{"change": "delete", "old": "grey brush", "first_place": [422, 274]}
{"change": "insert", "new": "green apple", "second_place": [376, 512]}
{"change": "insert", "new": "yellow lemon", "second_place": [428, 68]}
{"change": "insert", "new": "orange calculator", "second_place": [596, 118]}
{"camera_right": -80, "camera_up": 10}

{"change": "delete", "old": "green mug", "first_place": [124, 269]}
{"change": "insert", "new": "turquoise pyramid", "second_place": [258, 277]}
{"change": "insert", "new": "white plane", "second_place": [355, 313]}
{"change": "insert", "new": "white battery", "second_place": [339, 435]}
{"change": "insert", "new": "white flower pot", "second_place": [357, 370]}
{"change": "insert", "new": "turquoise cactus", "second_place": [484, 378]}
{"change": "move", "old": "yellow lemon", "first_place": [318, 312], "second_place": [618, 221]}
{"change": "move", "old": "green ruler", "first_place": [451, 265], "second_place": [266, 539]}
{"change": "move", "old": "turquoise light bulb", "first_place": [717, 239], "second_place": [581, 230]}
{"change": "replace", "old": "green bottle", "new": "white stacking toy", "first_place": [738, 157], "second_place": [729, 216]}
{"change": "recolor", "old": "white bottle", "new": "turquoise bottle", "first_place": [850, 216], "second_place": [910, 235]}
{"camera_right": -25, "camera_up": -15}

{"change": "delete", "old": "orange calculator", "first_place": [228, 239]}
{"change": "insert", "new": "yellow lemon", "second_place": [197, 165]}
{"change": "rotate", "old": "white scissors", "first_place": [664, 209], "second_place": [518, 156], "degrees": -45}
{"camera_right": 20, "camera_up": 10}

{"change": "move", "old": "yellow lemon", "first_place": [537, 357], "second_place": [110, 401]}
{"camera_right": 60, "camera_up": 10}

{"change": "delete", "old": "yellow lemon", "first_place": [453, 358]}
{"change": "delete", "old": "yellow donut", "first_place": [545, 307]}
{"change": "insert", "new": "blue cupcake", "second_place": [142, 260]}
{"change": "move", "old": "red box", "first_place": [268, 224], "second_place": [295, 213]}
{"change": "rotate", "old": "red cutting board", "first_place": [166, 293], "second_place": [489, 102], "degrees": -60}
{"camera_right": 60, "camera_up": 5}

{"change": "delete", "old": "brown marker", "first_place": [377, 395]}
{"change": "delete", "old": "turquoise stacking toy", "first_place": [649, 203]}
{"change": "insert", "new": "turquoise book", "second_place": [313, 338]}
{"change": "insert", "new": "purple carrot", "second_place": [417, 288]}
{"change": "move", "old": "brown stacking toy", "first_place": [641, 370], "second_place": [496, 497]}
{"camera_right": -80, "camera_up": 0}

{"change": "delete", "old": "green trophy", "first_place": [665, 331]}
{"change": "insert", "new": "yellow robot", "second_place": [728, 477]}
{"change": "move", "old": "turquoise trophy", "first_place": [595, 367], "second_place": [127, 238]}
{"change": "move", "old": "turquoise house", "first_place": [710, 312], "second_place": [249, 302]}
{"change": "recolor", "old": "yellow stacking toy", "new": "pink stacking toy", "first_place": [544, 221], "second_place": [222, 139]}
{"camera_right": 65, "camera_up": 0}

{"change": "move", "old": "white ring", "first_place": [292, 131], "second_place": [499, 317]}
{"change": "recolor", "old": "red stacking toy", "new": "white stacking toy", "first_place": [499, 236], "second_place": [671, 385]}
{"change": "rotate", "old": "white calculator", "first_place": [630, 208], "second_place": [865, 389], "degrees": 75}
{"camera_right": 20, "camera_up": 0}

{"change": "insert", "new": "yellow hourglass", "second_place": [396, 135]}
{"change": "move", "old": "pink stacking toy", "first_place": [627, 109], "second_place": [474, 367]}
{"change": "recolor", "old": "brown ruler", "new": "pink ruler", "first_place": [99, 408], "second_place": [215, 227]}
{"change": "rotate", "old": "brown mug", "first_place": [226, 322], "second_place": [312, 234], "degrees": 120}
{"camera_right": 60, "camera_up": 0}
◇ ◇ ◇
Each entry is to be written out exactly as it was given.

**Task response:**
{"change": "delete", "old": "grey brush", "first_place": [422, 274]}
{"change": "insert", "new": "green apple", "second_place": [376, 512]}
{"change": "insert", "new": "yellow lemon", "second_place": [428, 68]}
{"change": "insert", "new": "orange calculator", "second_place": [596, 118]}
{"camera_right": -80, "camera_up": 10}

{"change": "delete", "old": "green mug", "first_place": [124, 269]}
{"change": "insert", "new": "turquoise pyramid", "second_place": [258, 277]}
{"change": "insert", "new": "white plane", "second_place": [355, 313]}
{"change": "insert", "new": "white battery", "second_place": [339, 435]}
{"change": "insert", "new": "white flower pot", "second_place": [357, 370]}
{"change": "insert", "new": "turquoise cactus", "second_place": [484, 378]}
{"change": "move", "old": "yellow lemon", "first_place": [318, 312], "second_place": [618, 221]}
{"change": "move", "old": "green ruler", "first_place": [451, 265], "second_place": [266, 539]}
{"change": "move", "old": "turquoise light bulb", "first_place": [717, 239], "second_place": [581, 230]}
{"change": "replace", "old": "green bottle", "new": "white stacking toy", "first_place": [738, 157], "second_place": [729, 216]}
{"change": "recolor", "old": "white bottle", "new": "turquoise bottle", "first_place": [850, 216], "second_place": [910, 235]}
{"camera_right": -25, "camera_up": -15}

{"change": "delete", "old": "orange calculator", "first_place": [228, 239]}
{"change": "insert", "new": "yellow lemon", "second_place": [197, 165]}
{"change": "rotate", "old": "white scissors", "first_place": [664, 209], "second_place": [518, 156], "degrees": -45}
{"camera_right": 20, "camera_up": 10}

{"change": "move", "old": "yellow lemon", "first_place": [537, 357], "second_place": [110, 401]}
{"camera_right": 60, "camera_up": 10}

{"change": "delete", "old": "yellow lemon", "first_place": [453, 358]}
{"change": "delete", "old": "yellow donut", "first_place": [545, 307]}
{"change": "insert", "new": "blue cupcake", "second_place": [142, 260]}
{"change": "move", "old": "red box", "first_place": [268, 224], "second_place": [295, 213]}
{"change": "rotate", "old": "red cutting board", "first_place": [166, 293], "second_place": [489, 102], "degrees": -60}
{"camera_right": 60, "camera_up": 5}

{"change": "delete", "old": "brown marker", "first_place": [377, 395]}
{"change": "delete", "old": "turquoise stacking toy", "first_place": [649, 203]}
{"change": "insert", "new": "turquoise book", "second_place": [313, 338]}
{"change": "insert", "new": "purple carrot", "second_place": [417, 288]}
{"change": "move", "old": "brown stacking toy", "first_place": [641, 370], "second_place": [496, 497]}
{"camera_right": -80, "camera_up": 0}

{"change": "delete", "old": "green trophy", "first_place": [665, 331]}
{"change": "insert", "new": "yellow robot", "second_place": [728, 477]}
{"change": "move", "old": "turquoise trophy", "first_place": [595, 367], "second_place": [127, 238]}
{"change": "move", "old": "turquoise house", "first_place": [710, 312], "second_place": [249, 302]}
{"change": "recolor", "old": "yellow stacking toy", "new": "pink stacking toy", "first_place": [544, 221], "second_place": [222, 139]}
{"camera_right": 65, "camera_up": 0}

{"change": "move", "old": "white ring", "first_place": [292, 131], "second_place": [499, 317]}
{"change": "recolor", "old": "red stacking toy", "new": "white stacking toy", "first_place": [499, 236], "second_place": [671, 385]}
{"change": "rotate", "old": "white calculator", "first_place": [630, 208], "second_place": [865, 389], "degrees": 75}
{"camera_right": 20, "camera_up": 0}

{"change": "insert", "new": "yellow hourglass", "second_place": [396, 135]}
{"change": "move", "old": "pink stacking toy", "first_place": [627, 109], "second_place": [474, 367]}
{"change": "recolor", "old": "brown ruler", "new": "pink ruler", "first_place": [99, 408], "second_place": [215, 227]}
{"change": "rotate", "old": "brown mug", "first_place": [226, 322], "second_place": [312, 234], "degrees": 120}
{"camera_right": 60, "camera_up": 0}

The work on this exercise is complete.